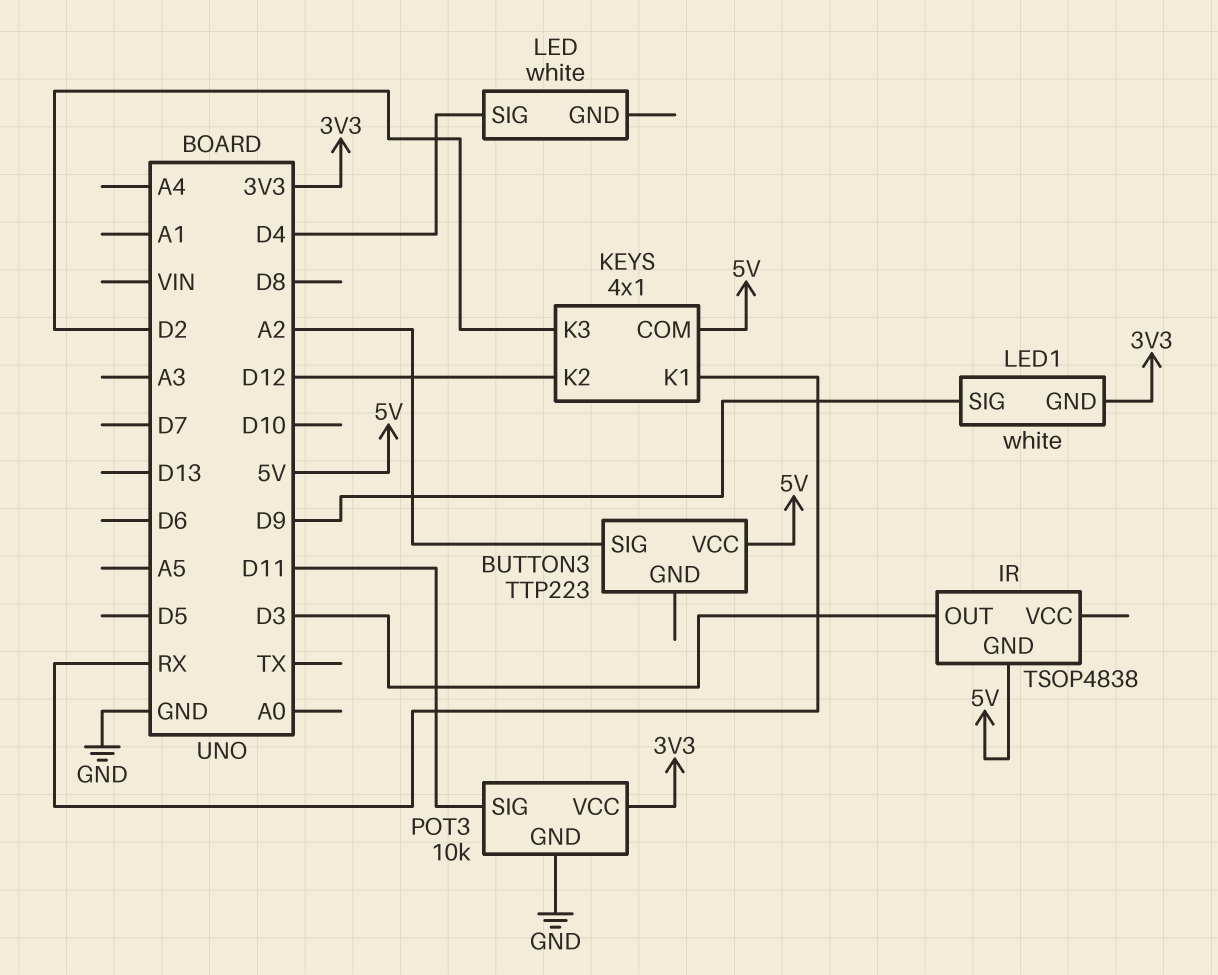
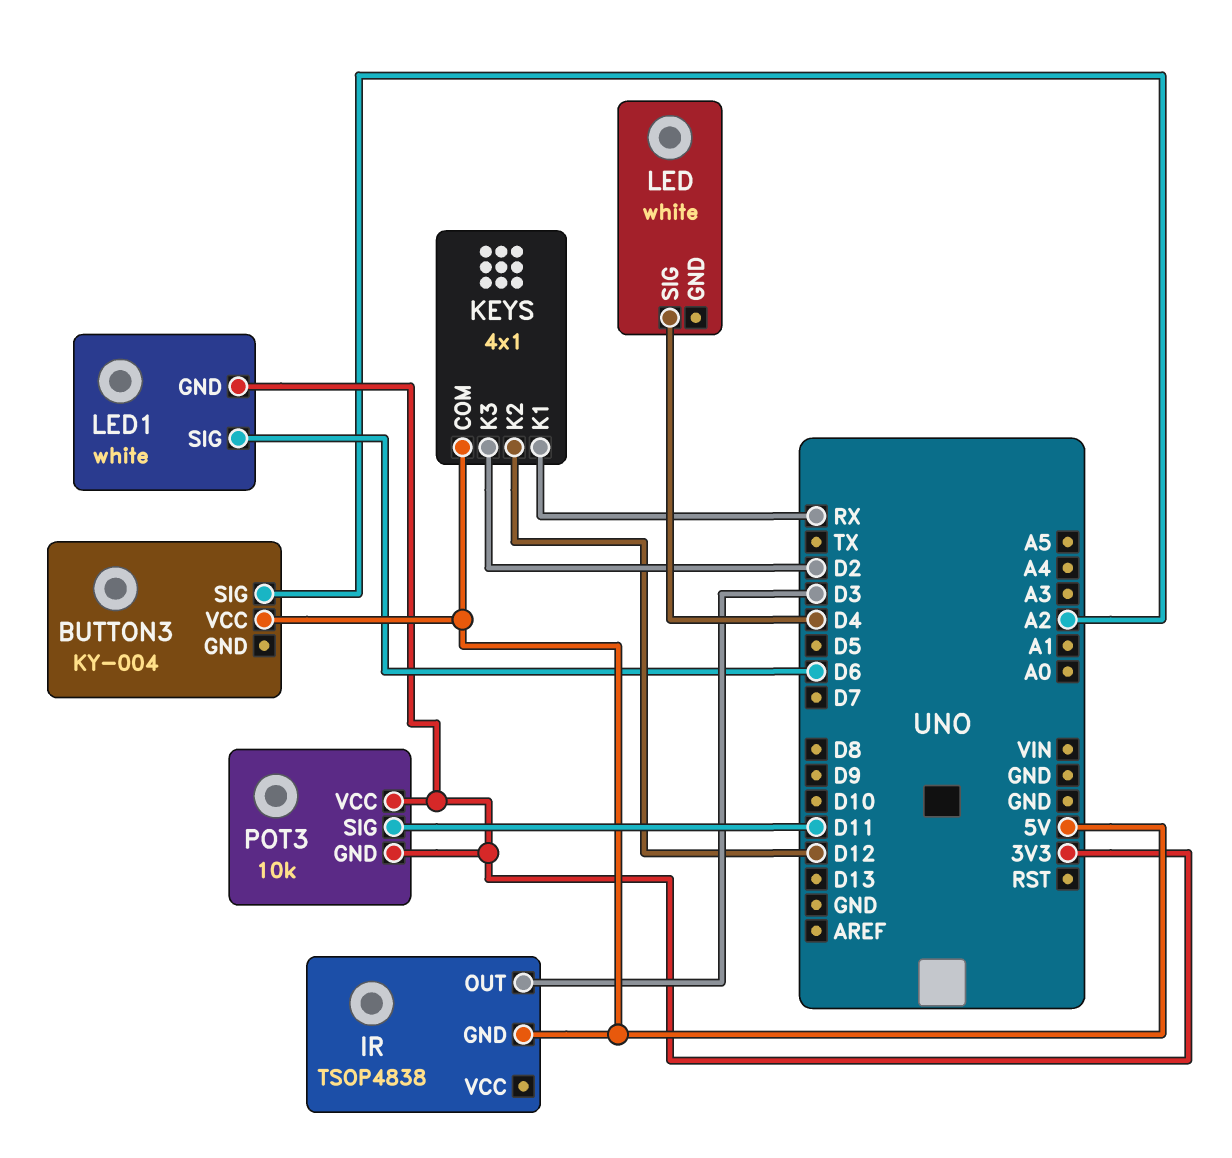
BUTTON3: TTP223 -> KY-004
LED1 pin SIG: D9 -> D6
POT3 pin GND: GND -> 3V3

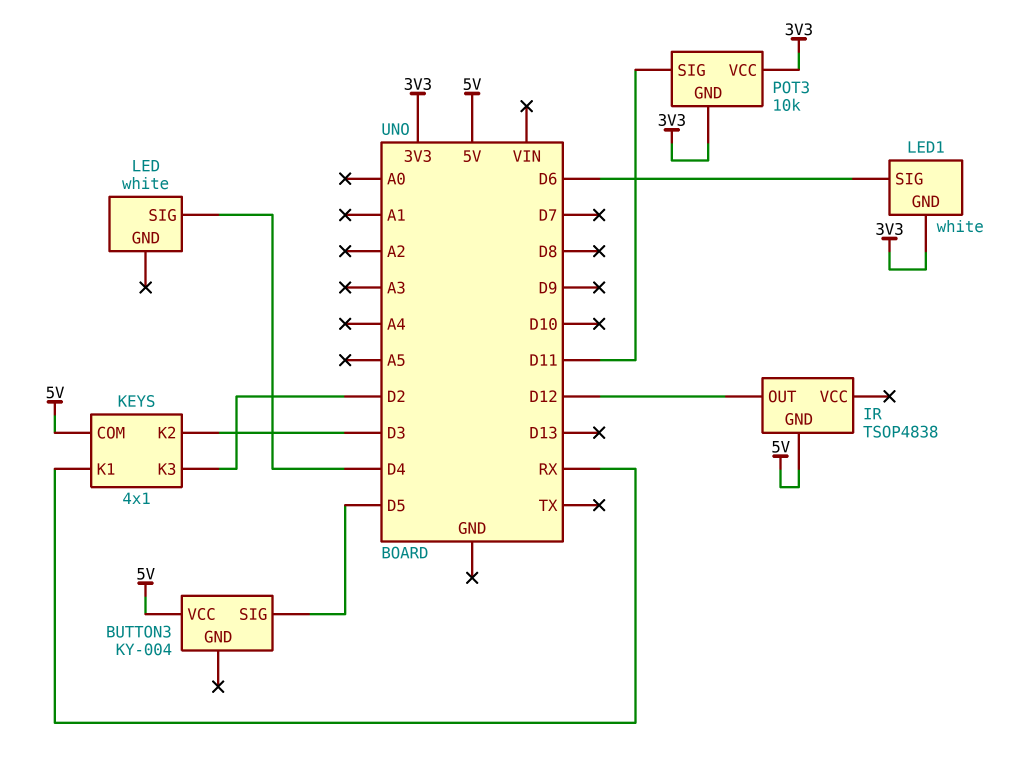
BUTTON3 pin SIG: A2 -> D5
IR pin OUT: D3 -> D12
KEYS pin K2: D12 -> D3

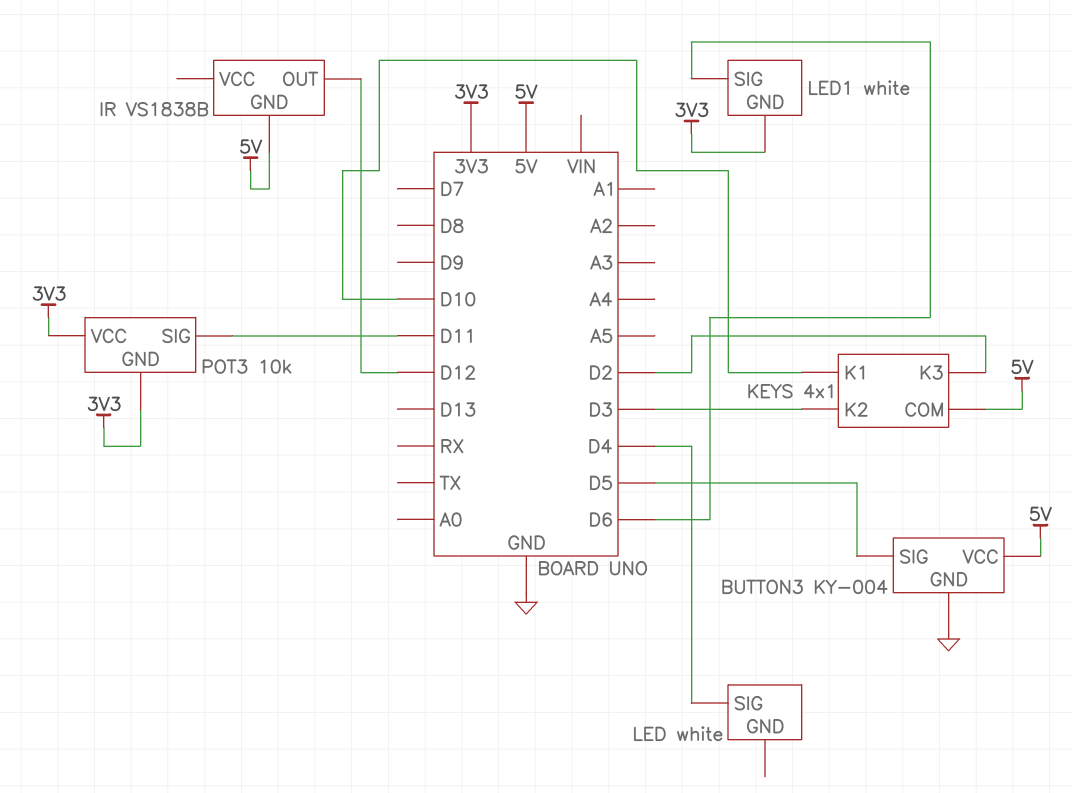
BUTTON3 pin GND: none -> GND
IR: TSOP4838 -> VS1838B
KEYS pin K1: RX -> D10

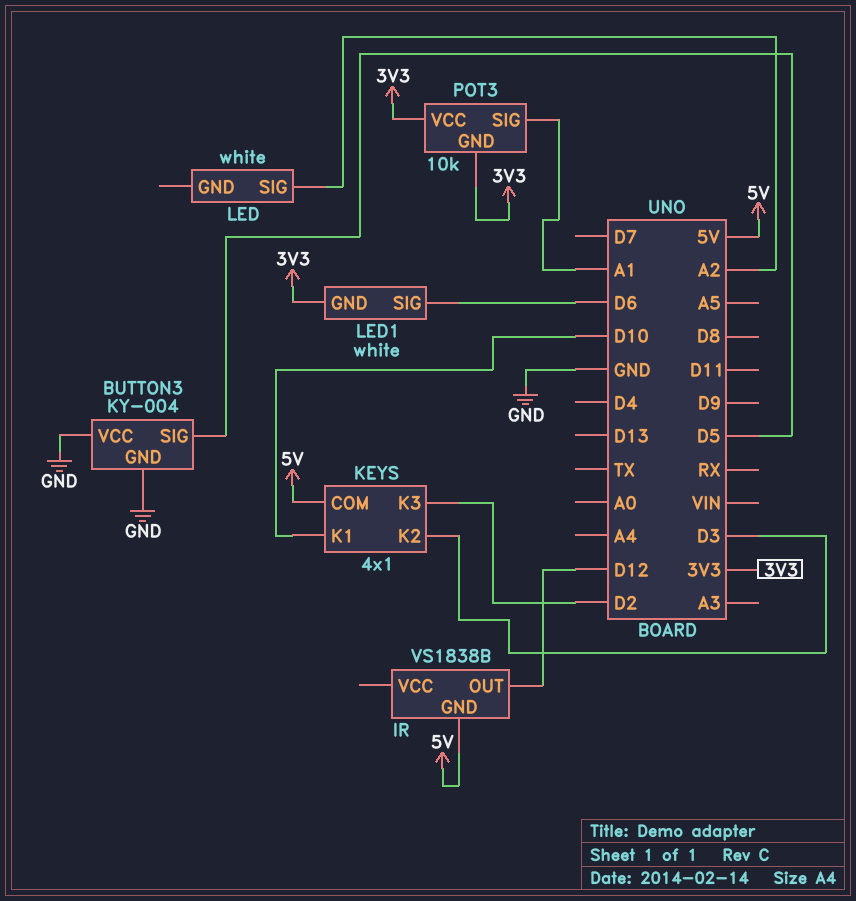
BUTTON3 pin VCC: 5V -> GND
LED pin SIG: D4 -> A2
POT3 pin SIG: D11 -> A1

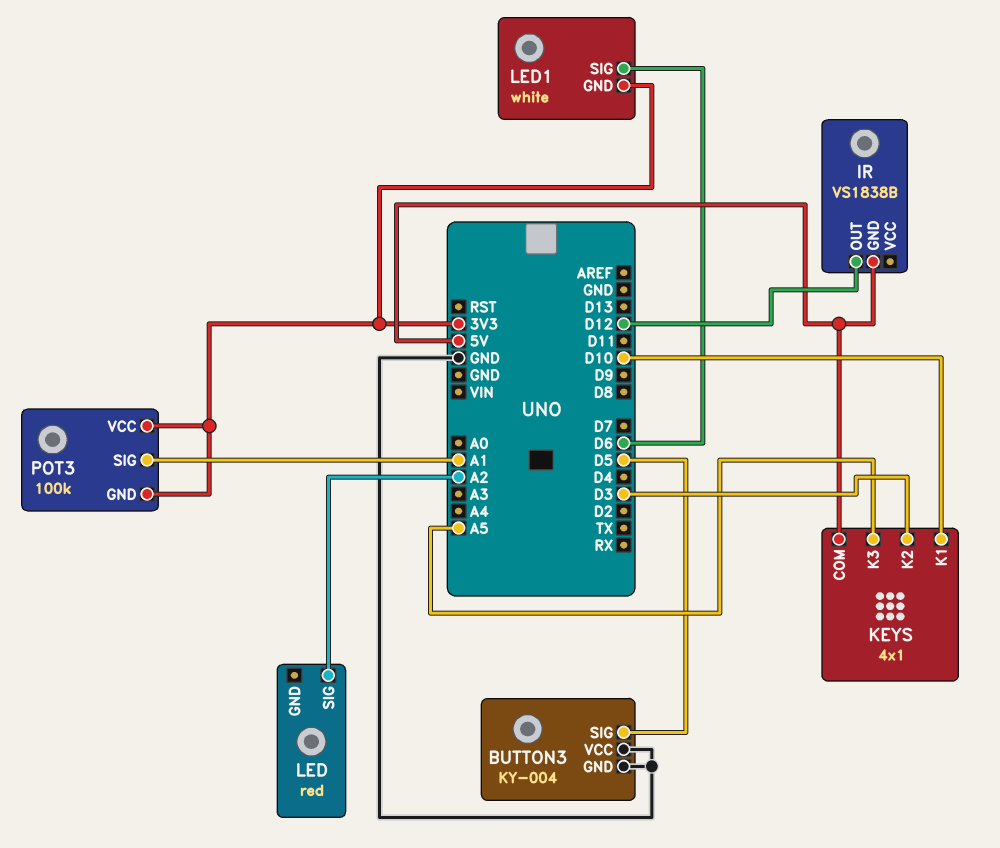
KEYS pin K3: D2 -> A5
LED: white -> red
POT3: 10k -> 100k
■ ■ ■ ■ ■ ■ ■
- **Task brief**:
Return the preceding entries exactly, each word as given, but leave out any picture.

- **Exercise solution**:
BUTTON3: TTP223 -> KY-004
LED1 pin SIG: D9 -> D6
POT3 pin GND: GND -> 3V3

BUTTON3 pin SIG: A2 -> D5
IR pin OUT: D3 -> D12
KEYS pin K2: D12 -> D3

BUTTON3 pin GND: none -> GND
IR: TSOP4838 -> VS1838B
KEYS pin K1: RX -> D10

BUTTON3 pin VCC: 5V -> GND
LED pin SIG: D4 -> A2
POT3 pin SIG: D11 -> A1

KEYS pin K3: D2 -> A5
LED: white -> red
POT3: 10k -> 100k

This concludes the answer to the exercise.